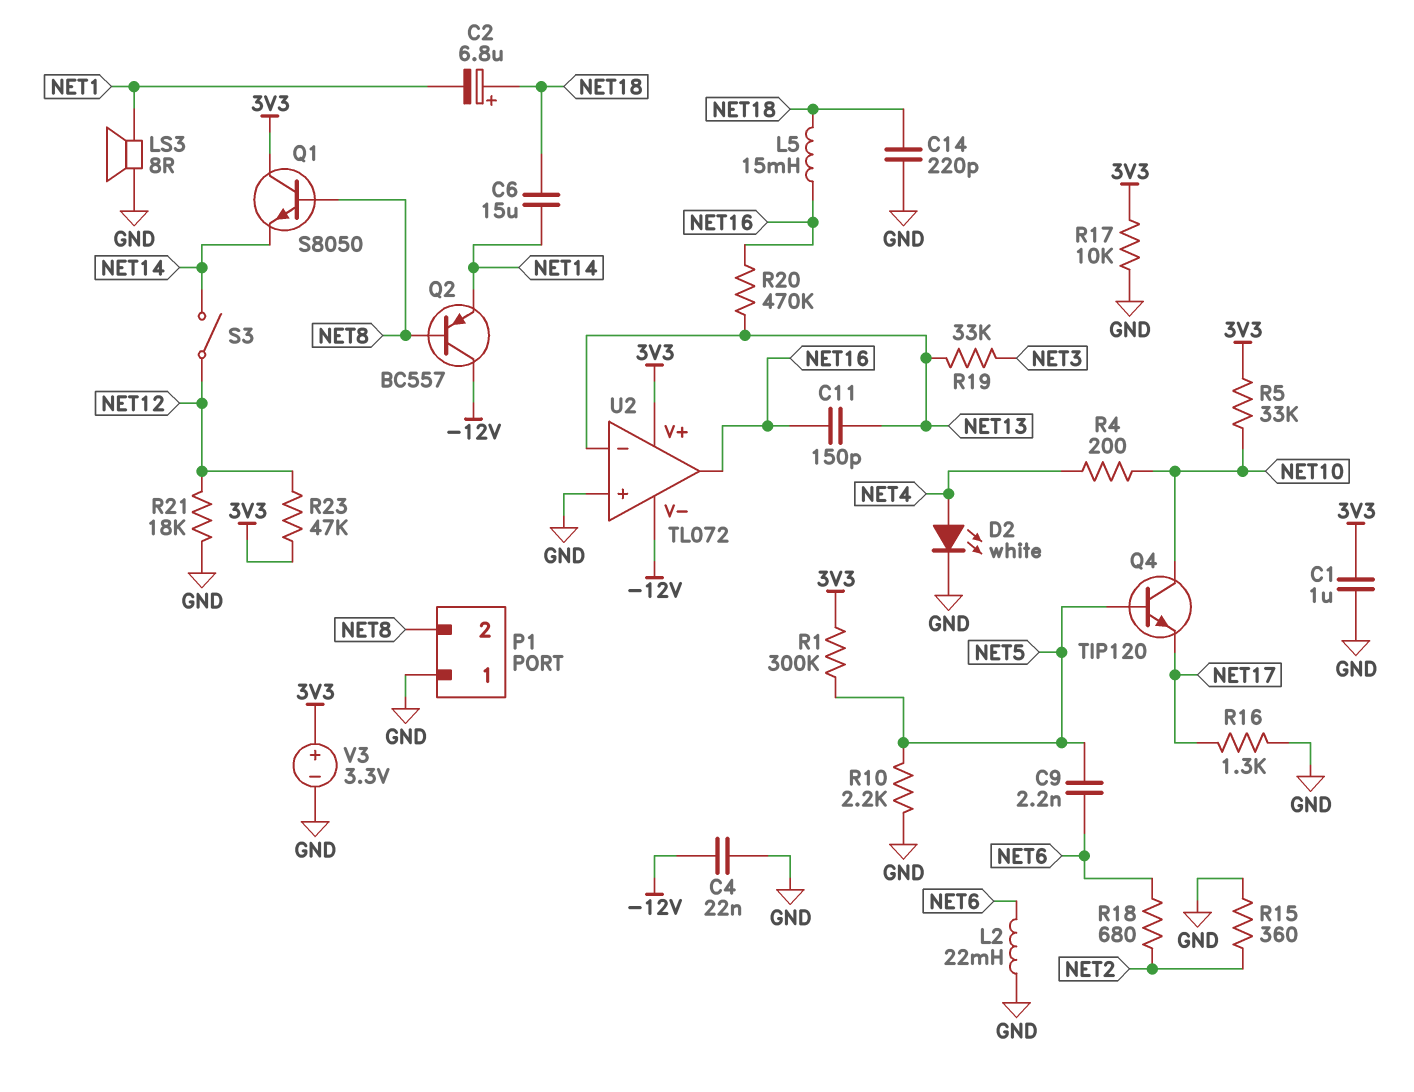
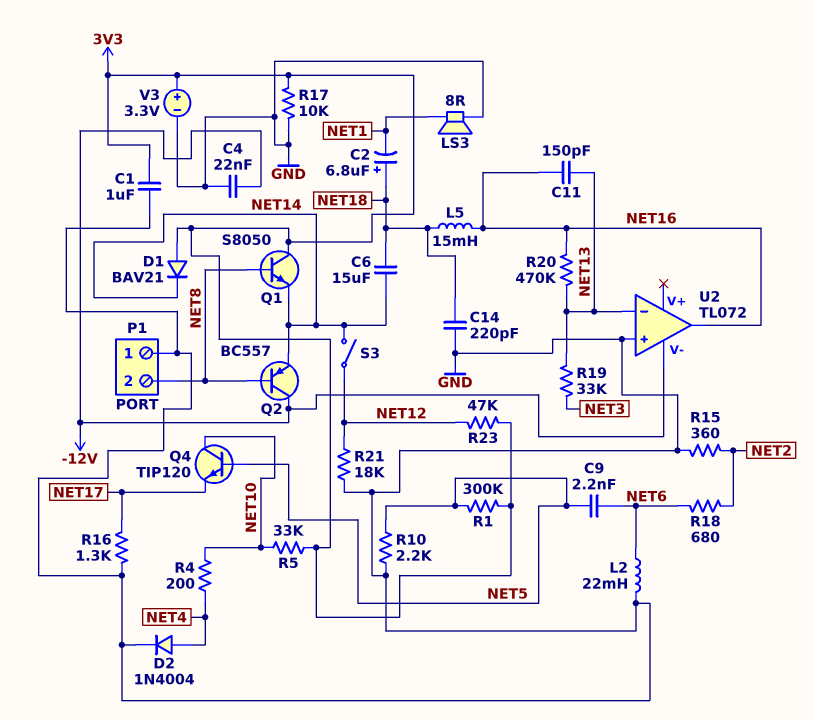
D1: none -> diode BAV21 (A 3V3, K NET14)
D2: LED white (A NET4, K GND) -> diode 1N4004 (A NET4, K GND)
U2 pin V+: 3V3 -> none

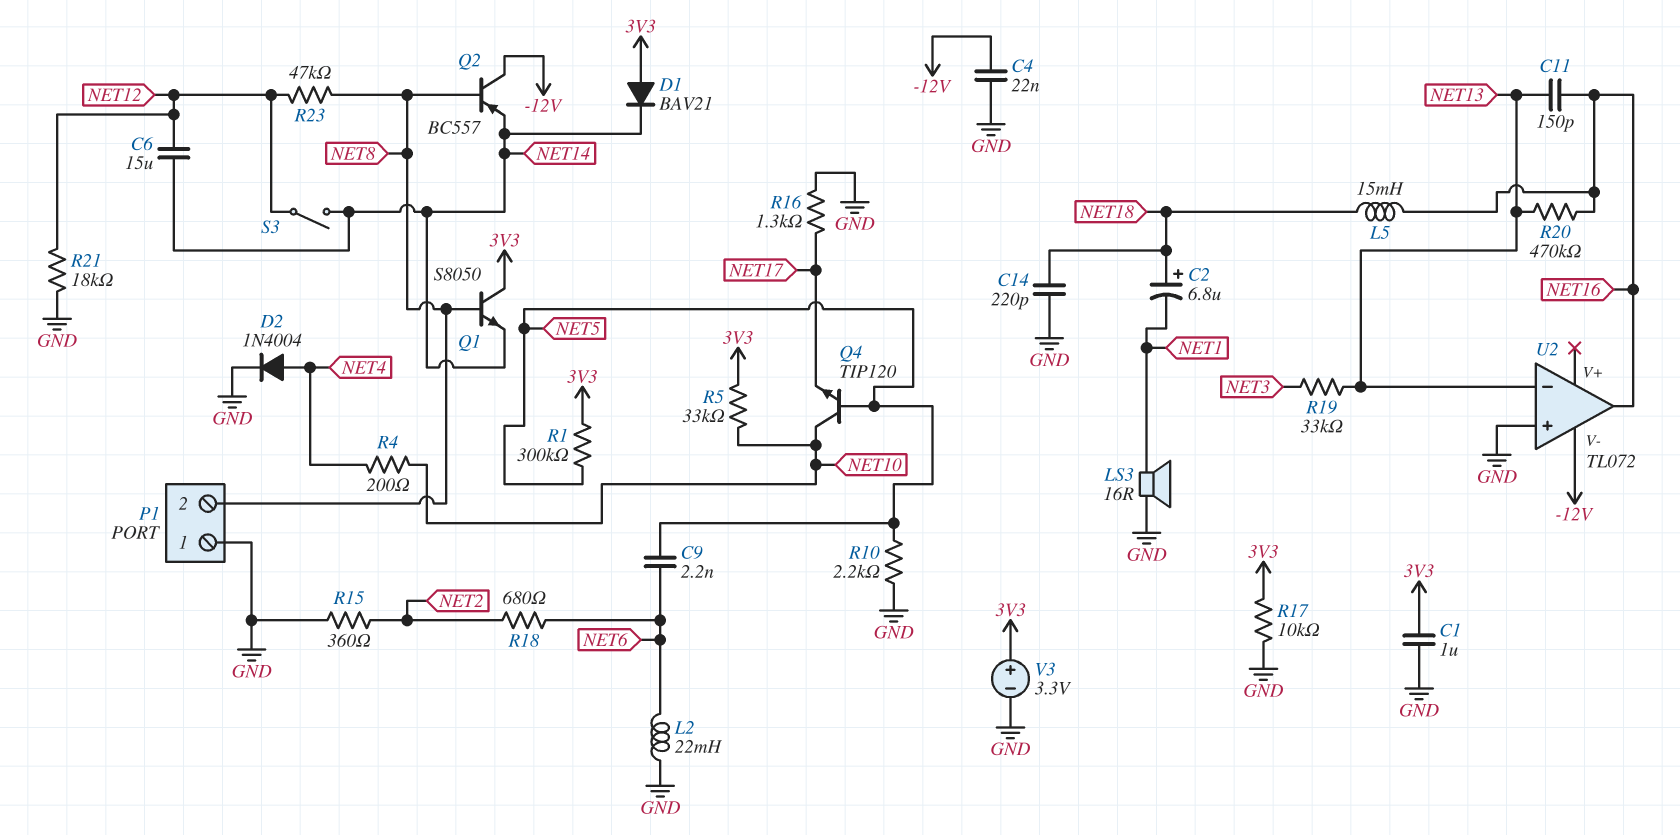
C6: 15uF (NET14, NET18) -> 15uF (NET12, NET14)
LS3: speaker 8R (GND, NET1) -> speaker 16R (GND, NET1)
R23: 47k (3V3, NET12) -> 47k (NET8, NET12)

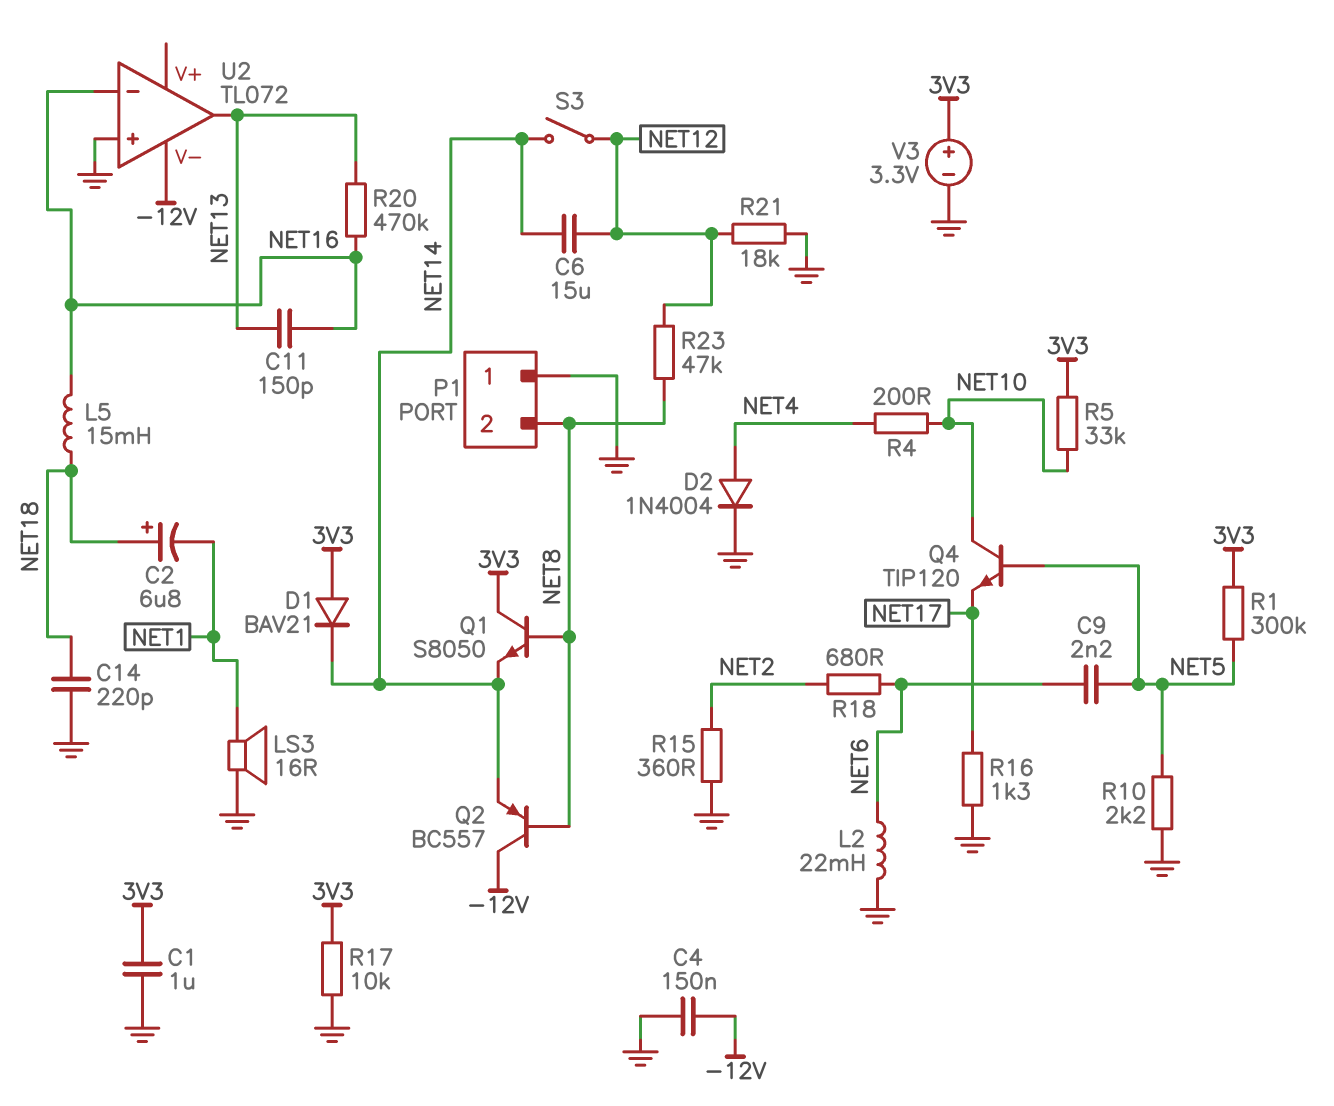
C4: 22nF (-12V, GND) -> 150nF (-12V, GND)
R19: 33k (NET3, NET13) -> none
U2 pin in-: NET13 -> NET16
U2 pin out: NET16 -> NET13

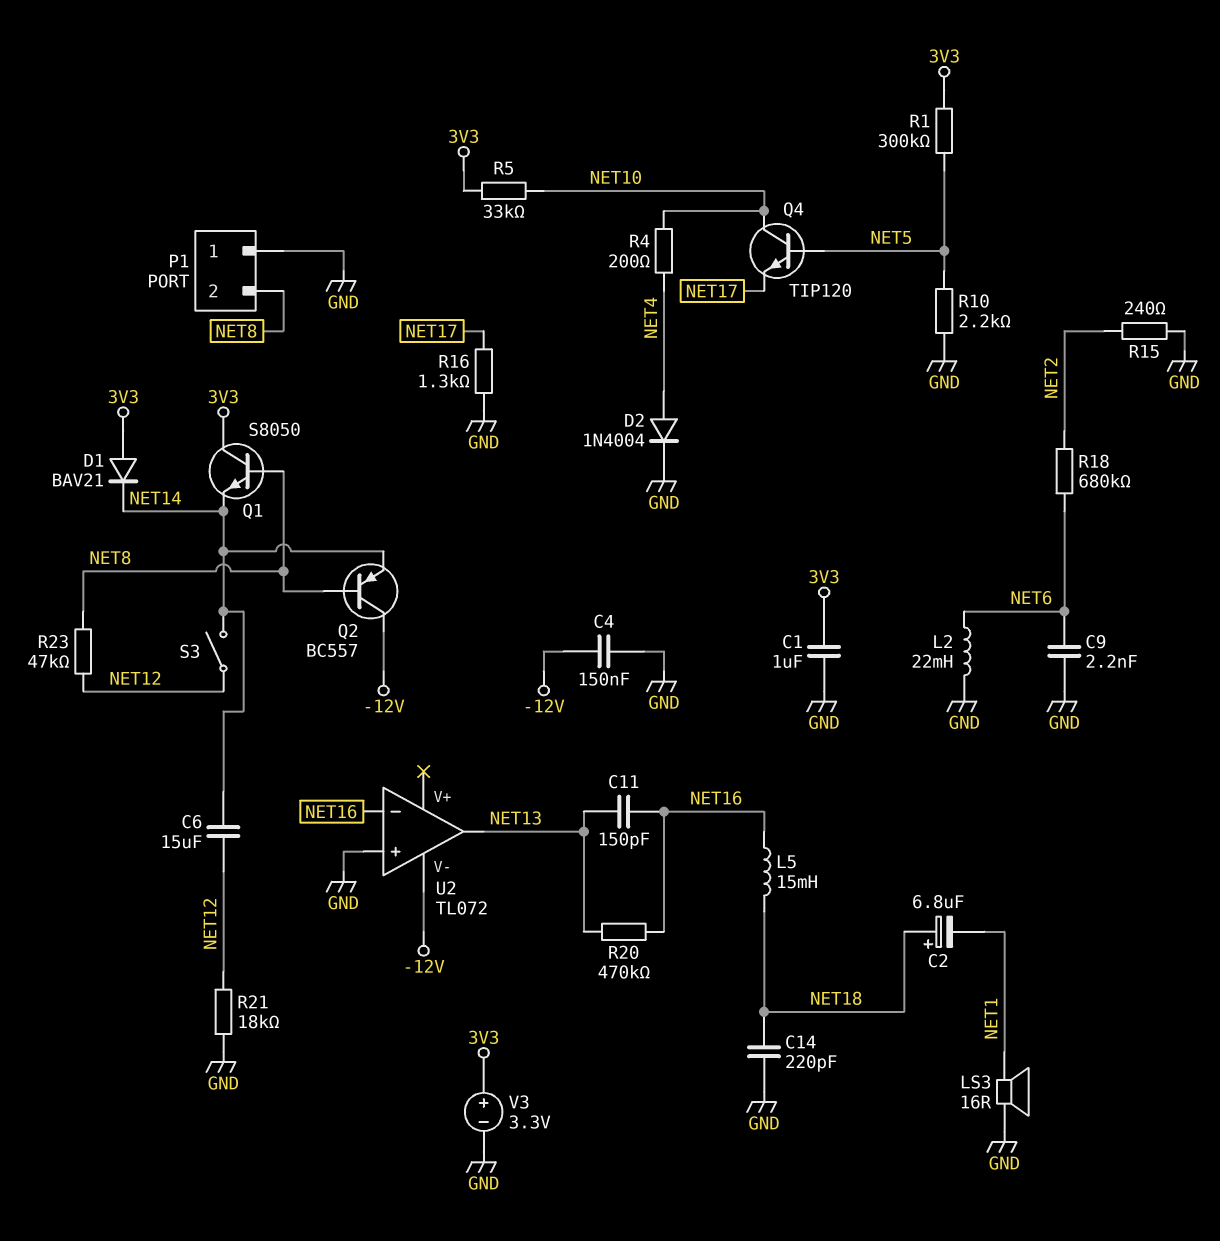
C9: 2.2nF (NET5, NET6) -> 2.2nF (GND, NET6)
R15: 360 (GND, NET2) -> 240 (GND, NET2)
R17: 10k (3V3, GND) -> none
R18: 680 (NET2, NET6) -> 680k (NET2, NET6)

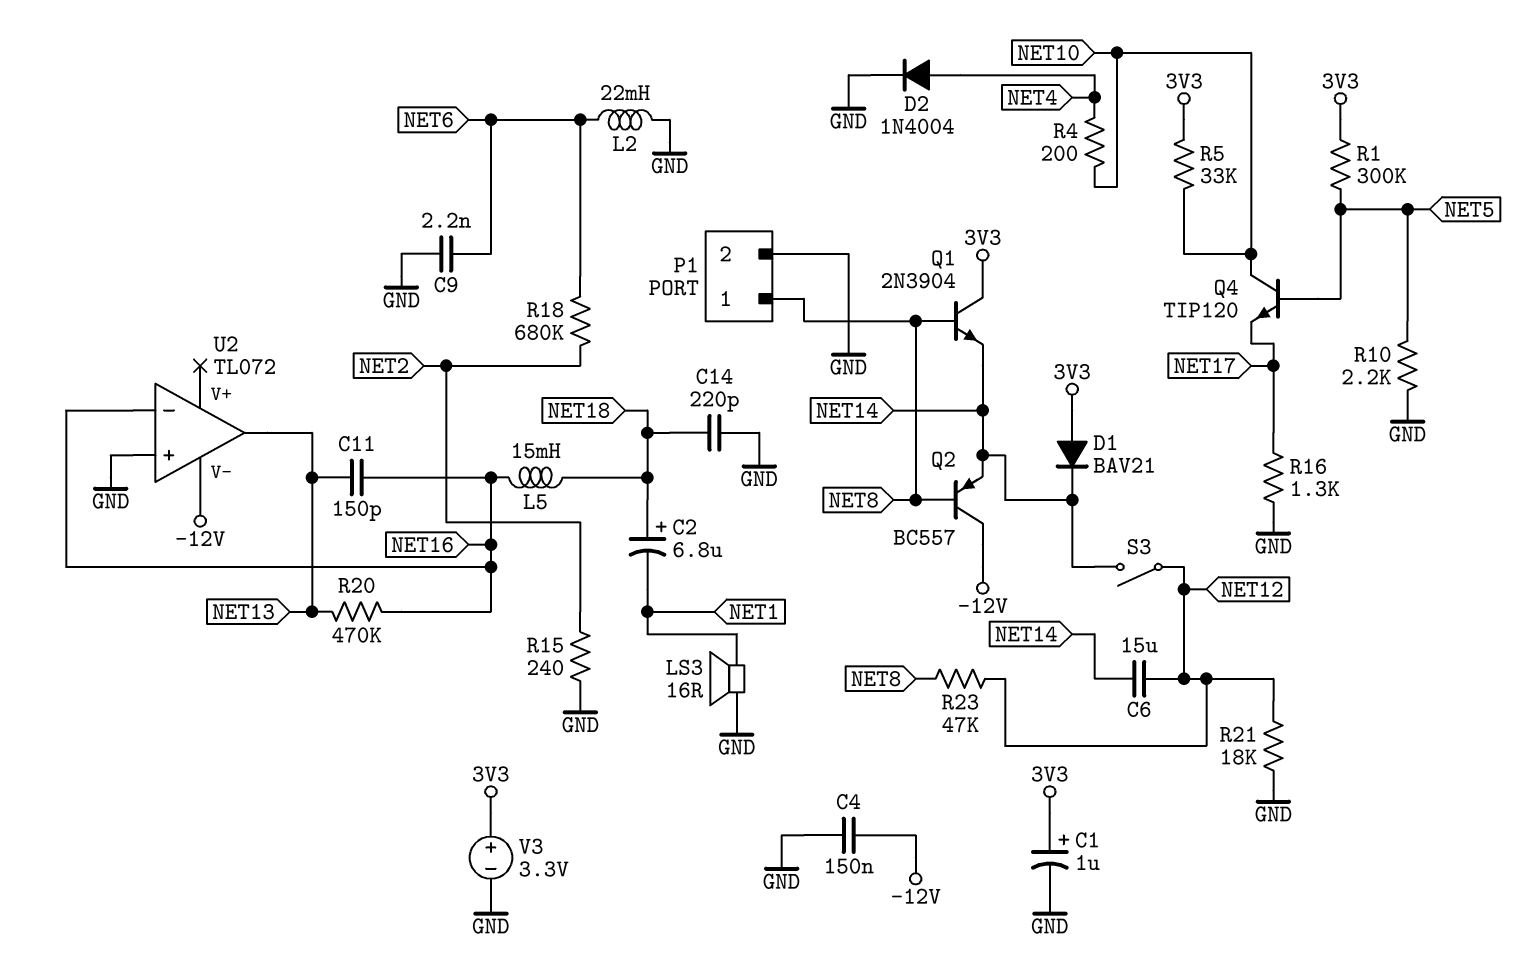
C1: 1uF (3V3, GND) -> 1uF (plus 3V3, minus GND)
P1 pin 1: GND -> NET8
P1 pin 2: NET8 -> GND
Q1: NPN S8050 (B NET8, C 3V3, E NET14) -> NPN 2N3904 (B NET8, C 3V3, E NET14)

Exercise - Copy the entries above verbatim. Pictures do not belong in the copy.

Result for this exercise -
D1: none -> diode BAV21 (A 3V3, K NET14)
D2: LED white (A NET4, K GND) -> diode 1N4004 (A NET4, K GND)
U2 pin V+: 3V3 -> none

C6: 15uF (NET14, NET18) -> 15uF (NET12, NET14)
LS3: speaker 8R (GND, NET1) -> speaker 16R (GND, NET1)
R23: 47k (3V3, NET12) -> 47k (NET8, NET12)

C4: 22nF (-12V, GND) -> 150nF (-12V, GND)
R19: 33k (NET3, NET13) -> none
U2 pin in-: NET13 -> NET16
U2 pin out: NET16 -> NET13

C9: 2.2nF (NET5, NET6) -> 2.2nF (GND, NET6)
R15: 360 (GND, NET2) -> 240 (GND, NET2)
R17: 10k (3V3, GND) -> none
R18: 680 (NET2, NET6) -> 680k (NET2, NET6)

C1: 1uF (3V3, GND) -> 1uF (plus 3V3, minus GND)
P1 pin 1: GND -> NET8
P1 pin 2: NET8 -> GND
Q1: NPN S8050 (B NET8, C 3V3, E NET14) -> NPN 2N3904 (B NET8, C 3V3, E NET14)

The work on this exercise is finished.